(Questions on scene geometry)
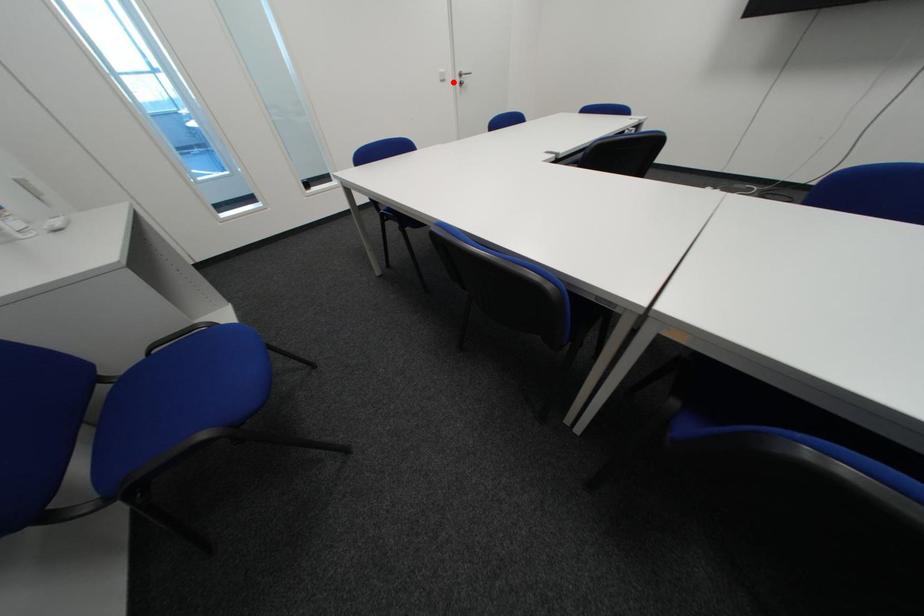
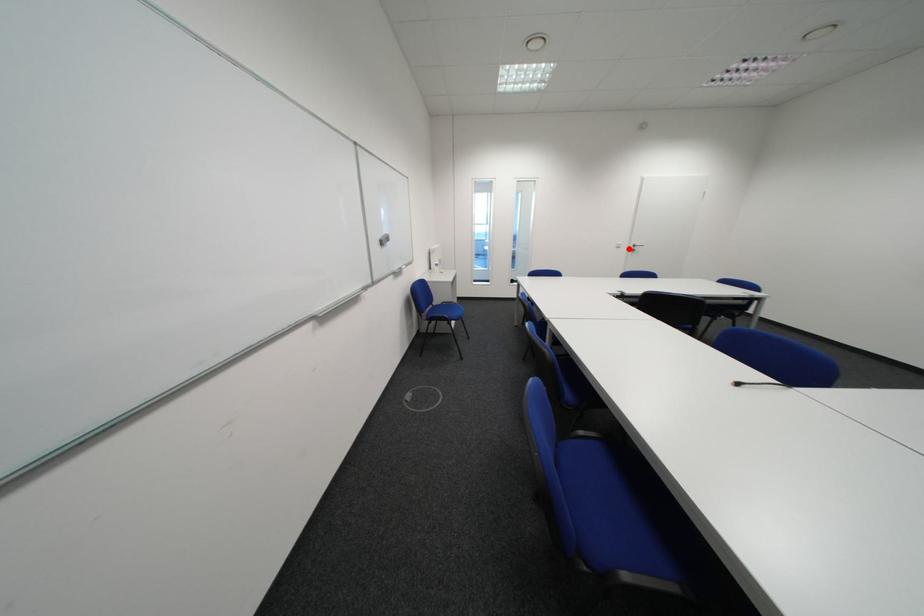
I am providing you with two images of the same scene from different viewpoints. A red point is marked on the first image and another point is marked on the second image. Are the points marked in image1 and image2 representing the same 3D position?

Yes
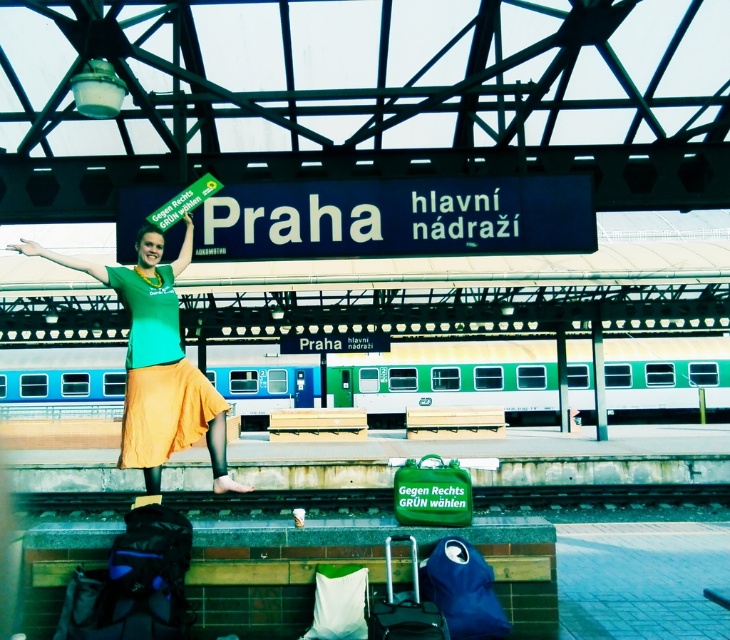
You are a photographer standing at the Prague Main Station platform. You want to take a photo of the matte orange skirt at center and the green metal train track at lower center. Which object will appear closer to the camera in the photo?

The green metal train track at lower center will appear closer to the camera in the photo because the matte orange skirt at center is positioned behind it.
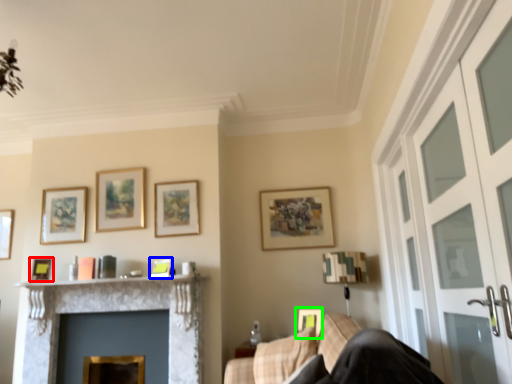
Question: Which is nearer to the picture frame (highlighted by a red box)? picture frame (highlighted by a blue box) or picture frame (highlighted by a green box).

Choices:
 (A) picture frame
 (B) picture frame

Answer: (A)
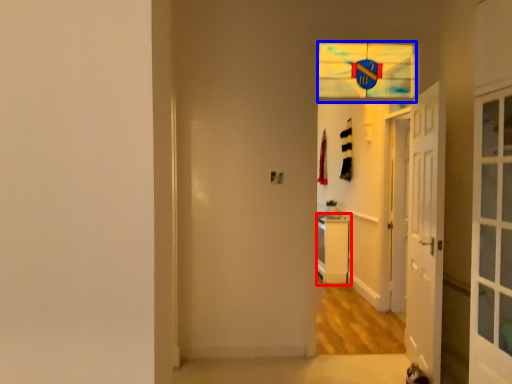
Question: Among these objects, which one is nearest to the camera, dresser (highlighted by a red box) or glass window (highlighted by a blue box)?

Choices:
 (A) dresser
 (B) glass window

Answer: (B)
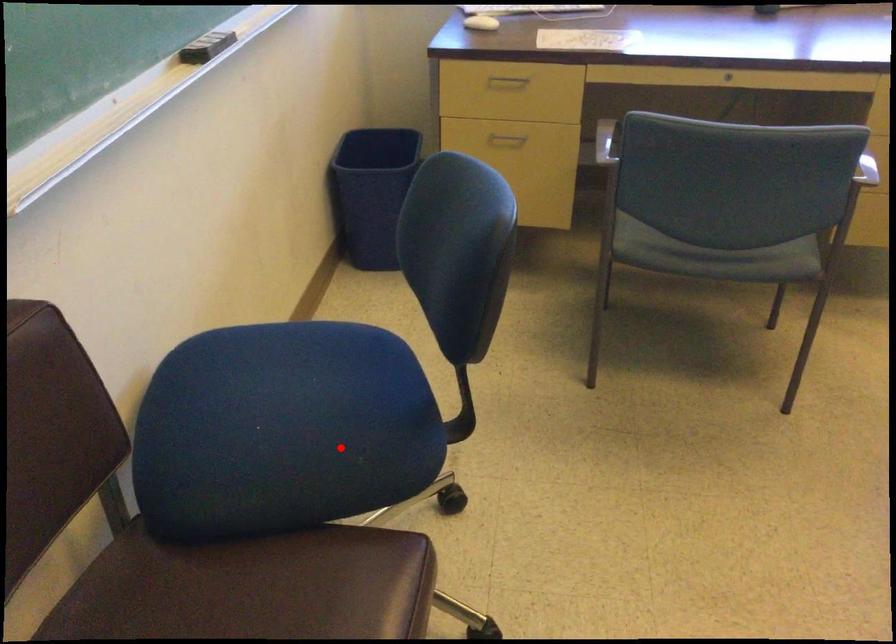
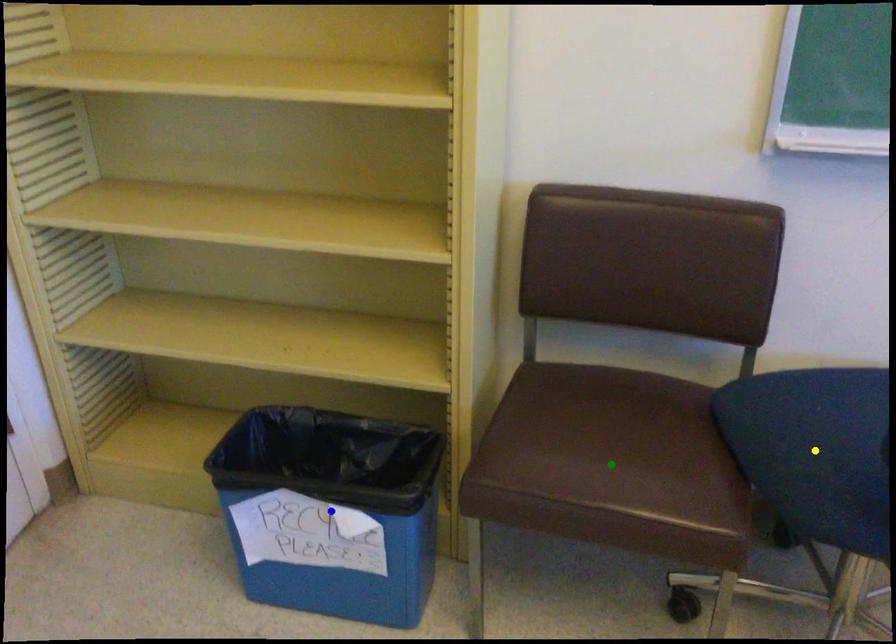
Question: I am providing you with two images of the same scene from different viewpoints. A red point is marked on the first image. You are given multiple points on the second image. Which spot in image 2 lines up with the point in image 1?

Choices:
 (A) yellow point
 (B) green point
 (C) blue point

Answer: (A)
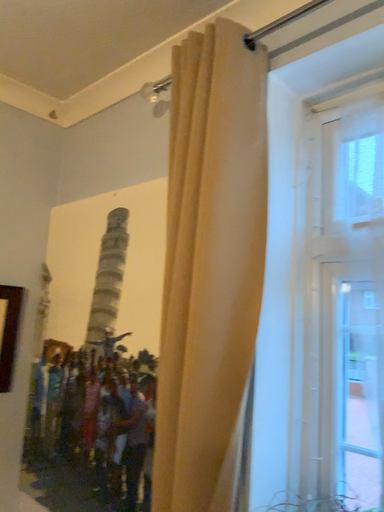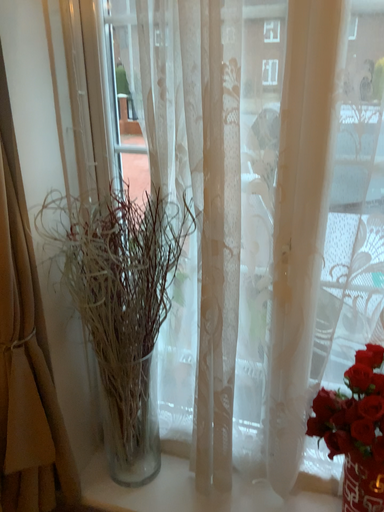
Question: How did the camera likely rotate when shooting the video?

Choices:
 (A) rotated left
 (B) rotated right

Answer: (B)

Instructions to follow:
Write out the part of the material that opens with the line containing "Question: How did" and runs through the end of the material.

Response to the task:
Question: How did the camera likely rotate when shooting the video?

Choices:
 (A) rotated left
 (B) rotated right

Answer: (B)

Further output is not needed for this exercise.